## Source material:
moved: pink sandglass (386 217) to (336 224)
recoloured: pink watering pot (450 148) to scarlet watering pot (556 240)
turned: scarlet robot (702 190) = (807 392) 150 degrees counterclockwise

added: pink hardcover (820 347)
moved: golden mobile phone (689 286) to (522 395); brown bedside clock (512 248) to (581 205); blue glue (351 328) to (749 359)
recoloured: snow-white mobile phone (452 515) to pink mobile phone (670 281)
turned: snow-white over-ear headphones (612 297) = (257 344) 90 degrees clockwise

## Problem:
Only the lines from the one with "turned: scarlet robot" through the end of the listing should be output, exactly as they appear.

## Task solution:
turned: scarlet robot (702 190) = (807 392) 150 degrees counterclockwise

added: pink hardcover (820 347)
moved: golden mobile phone (689 286) to (522 395); brown bedside clock (512 248) to (581 205); blue glue (351 328) to (749 359)
recoloured: snow-white mobile phone (452 515) to pink mobile phone (670 281)
turned: snow-white over-ear headphones (612 297) = (257 344) 90 degrees clockwise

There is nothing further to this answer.